WHAT YOU NEED TO DO: For the data below, give again exactly the lines from the one containing "CN2 pin 2: LEDK -> COM" through the one containing "R5: 33k (GND, VDD) -> 33k (VDD, W4)", both ends included, and no others.

Edit difference data
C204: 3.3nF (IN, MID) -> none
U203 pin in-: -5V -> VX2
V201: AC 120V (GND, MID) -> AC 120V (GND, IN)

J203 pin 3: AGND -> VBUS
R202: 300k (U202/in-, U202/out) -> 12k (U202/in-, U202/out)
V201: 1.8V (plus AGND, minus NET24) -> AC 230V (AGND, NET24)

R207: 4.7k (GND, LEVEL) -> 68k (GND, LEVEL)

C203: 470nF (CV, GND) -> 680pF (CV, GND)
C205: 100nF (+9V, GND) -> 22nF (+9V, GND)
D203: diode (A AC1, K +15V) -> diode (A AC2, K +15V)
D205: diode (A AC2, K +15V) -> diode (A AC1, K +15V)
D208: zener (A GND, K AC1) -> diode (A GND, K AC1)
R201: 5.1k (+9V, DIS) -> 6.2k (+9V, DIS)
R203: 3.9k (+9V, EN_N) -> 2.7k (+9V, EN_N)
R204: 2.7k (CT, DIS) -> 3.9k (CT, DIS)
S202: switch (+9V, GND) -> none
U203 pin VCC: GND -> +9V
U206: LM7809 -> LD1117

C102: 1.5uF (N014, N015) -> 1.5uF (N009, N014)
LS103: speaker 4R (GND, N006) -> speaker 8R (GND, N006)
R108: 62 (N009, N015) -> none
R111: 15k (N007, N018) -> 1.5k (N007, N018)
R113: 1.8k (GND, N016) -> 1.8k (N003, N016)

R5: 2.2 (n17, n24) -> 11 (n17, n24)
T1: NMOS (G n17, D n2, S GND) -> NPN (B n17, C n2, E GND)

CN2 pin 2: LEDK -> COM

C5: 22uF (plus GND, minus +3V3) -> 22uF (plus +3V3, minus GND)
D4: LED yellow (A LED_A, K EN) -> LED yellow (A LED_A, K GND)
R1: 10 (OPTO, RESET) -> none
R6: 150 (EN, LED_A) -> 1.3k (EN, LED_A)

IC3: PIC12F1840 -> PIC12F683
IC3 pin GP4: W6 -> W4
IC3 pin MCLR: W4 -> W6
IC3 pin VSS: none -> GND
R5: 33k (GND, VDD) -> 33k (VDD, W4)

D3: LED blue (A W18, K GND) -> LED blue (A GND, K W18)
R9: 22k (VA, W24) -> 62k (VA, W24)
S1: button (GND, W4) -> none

ANSWER SPACE:
CN2 pin 2: LEDK -> COM

C5: 22uF (plus GND, minus +3V3) -> 22uF (plus +3V3, minus GND)
D4: LED yellow (A LED_A, K EN) -> LED yellow (A LED_A, K GND)
R1: 10 (OPTO, RESET) -> none
R6: 150 (EN, LED_A) -> 1.3k (EN, LED_A)

IC3: PIC12F1840 -> PIC12F683
IC3 pin GP4: W6 -> W4
IC3 pin MCLR: W4 -> W6
IC3 pin VSS: none -> GND
R5: 33k (GND, VDD) -> 33k (VDD, W4)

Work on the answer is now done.